- _TASK BRIEF_
Copy the data precisely, keeping every character.

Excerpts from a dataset
□ □ □ □ □
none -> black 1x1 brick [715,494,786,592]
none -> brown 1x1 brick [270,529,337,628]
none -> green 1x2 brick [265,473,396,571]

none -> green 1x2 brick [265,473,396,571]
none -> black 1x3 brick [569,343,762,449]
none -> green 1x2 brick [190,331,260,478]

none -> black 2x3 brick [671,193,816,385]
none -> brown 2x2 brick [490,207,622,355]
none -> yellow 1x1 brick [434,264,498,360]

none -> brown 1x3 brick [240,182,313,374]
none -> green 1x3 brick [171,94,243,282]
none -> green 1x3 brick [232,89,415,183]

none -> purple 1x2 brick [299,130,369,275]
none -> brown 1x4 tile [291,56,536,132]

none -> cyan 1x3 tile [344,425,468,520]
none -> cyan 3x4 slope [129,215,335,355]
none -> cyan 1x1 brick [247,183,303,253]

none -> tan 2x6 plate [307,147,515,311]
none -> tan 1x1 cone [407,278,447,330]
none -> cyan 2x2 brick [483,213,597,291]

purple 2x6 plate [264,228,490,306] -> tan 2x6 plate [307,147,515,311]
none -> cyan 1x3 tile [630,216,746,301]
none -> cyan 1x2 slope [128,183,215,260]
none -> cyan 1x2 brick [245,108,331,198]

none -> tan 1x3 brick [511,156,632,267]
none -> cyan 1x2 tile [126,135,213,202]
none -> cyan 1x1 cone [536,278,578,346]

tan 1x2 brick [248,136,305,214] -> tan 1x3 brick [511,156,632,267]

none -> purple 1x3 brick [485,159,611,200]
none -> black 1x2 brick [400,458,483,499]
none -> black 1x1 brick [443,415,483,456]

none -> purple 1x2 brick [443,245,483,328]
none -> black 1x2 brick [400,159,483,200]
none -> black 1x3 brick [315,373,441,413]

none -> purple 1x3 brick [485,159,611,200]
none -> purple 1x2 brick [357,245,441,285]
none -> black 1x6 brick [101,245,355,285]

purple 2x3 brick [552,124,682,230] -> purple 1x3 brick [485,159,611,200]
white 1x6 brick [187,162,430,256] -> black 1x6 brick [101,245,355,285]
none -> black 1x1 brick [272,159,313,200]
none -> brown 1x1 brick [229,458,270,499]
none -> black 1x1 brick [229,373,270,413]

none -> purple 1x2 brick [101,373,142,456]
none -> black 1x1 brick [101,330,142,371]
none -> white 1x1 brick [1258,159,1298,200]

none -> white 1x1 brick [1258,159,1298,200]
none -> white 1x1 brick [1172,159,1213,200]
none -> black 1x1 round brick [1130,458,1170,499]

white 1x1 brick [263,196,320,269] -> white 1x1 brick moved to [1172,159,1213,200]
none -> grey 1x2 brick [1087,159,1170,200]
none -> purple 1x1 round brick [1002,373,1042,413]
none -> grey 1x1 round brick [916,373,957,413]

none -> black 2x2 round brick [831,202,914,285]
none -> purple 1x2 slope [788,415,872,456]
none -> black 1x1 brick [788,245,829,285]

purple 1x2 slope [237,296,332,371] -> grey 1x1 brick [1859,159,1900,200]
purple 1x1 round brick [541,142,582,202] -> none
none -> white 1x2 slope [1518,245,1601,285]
□ □ □ □ □
- _OUTPUT OF THE EXERCISE_
none -> black 1x1 brick [715,494,786,592]
none -> brown 1x1 brick [270,529,337,628]
none -> green 1x2 brick [265,473,396,571]

none -> green 1x2 brick [265,473,396,571]
none -> black 1x3 brick [569,343,762,449]
none -> green 1x2 brick [190,331,260,478]

none -> black 2x3 brick [671,193,816,385]
none -> brown 2x2 brick [490,207,622,355]
none -> yellow 1x1 brick [434,264,498,360]

none -> brown 1x3 brick [240,182,313,374]
none -> green 1x3 brick [171,94,243,282]
none -> green 1x3 brick [232,89,415,183]

none -> purple 1x2 brick [299,130,369,275]
none -> brown 1x4 tile [291,56,536,132]

none -> cyan 1x3 tile [344,425,468,520]
none -> cyan 3x4 slope [129,215,335,355]
none -> cyan 1x1 brick [247,183,303,253]

none -> tan 2x6 plate [307,147,515,311]
none -> tan 1x1 cone [407,278,447,330]
none -> cyan 2x2 brick [483,213,597,291]

purple 2x6 plate [264,228,490,306] -> tan 2x6 plate [307,147,515,311]
none -> cyan 1x3 tile [630,216,746,301]
none -> cyan 1x2 slope [128,183,215,260]
none -> cyan 1x2 brick [245,108,331,198]

none -> tan 1x3 brick [511,156,632,267]
none -> cyan 1x2 tile [126,135,213,202]
none -> cyan 1x1 cone [536,278,578,346]

tan 1x2 brick [248,136,305,214] -> tan 1x3 brick [511,156,632,267]

none -> purple 1x3 brick [485,159,611,200]
none -> black 1x2 brick [400,458,483,499]
none -> black 1x1 brick [443,415,483,456]

none -> purple 1x2 brick [443,245,483,328]
none -> black 1x2 brick [400,159,483,200]
none -> black 1x3 brick [315,373,441,413]

none -> purple 1x3 brick [485,159,611,200]
none -> purple 1x2 brick [357,245,441,285]
none -> black 1x6 brick [101,245,355,285]

purple 2x3 brick [552,124,682,230] -> purple 1x3 brick [485,159,611,200]
white 1x6 brick [187,162,430,256] -> black 1x6 brick [101,245,355,285]
none -> black 1x1 brick [272,159,313,200]
none -> brown 1x1 brick [229,458,270,499]
none -> black 1x1 brick [229,373,270,413]

none -> purple 1x2 brick [101,373,142,456]
none -> black 1x1 brick [101,330,142,371]
none -> white 1x1 brick [1258,159,1298,200]

none -> white 1x1 brick [1258,159,1298,200]
none -> white 1x1 brick [1172,159,1213,200]
none -> black 1x1 round brick [1130,458,1170,499]

white 1x1 brick [263,196,320,269] -> white 1x1 brick moved to [1172,159,1213,200]
none -> grey 1x2 brick [1087,159,1170,200]
none -> purple 1x1 round brick [1002,373,1042,413]
none -> grey 1x1 round brick [916,373,957,413]

none -> black 2x2 round brick [831,202,914,285]
none -> purple 1x2 slope [788,415,872,456]
none -> black 1x1 brick [788,245,829,285]

purple 1x2 slope [237,296,332,371] -> grey 1x1 brick [1859,159,1900,200]
purple 1x1 round brick [541,142,582,202] -> none
none -> white 1x2 slope [1518,245,1601,285]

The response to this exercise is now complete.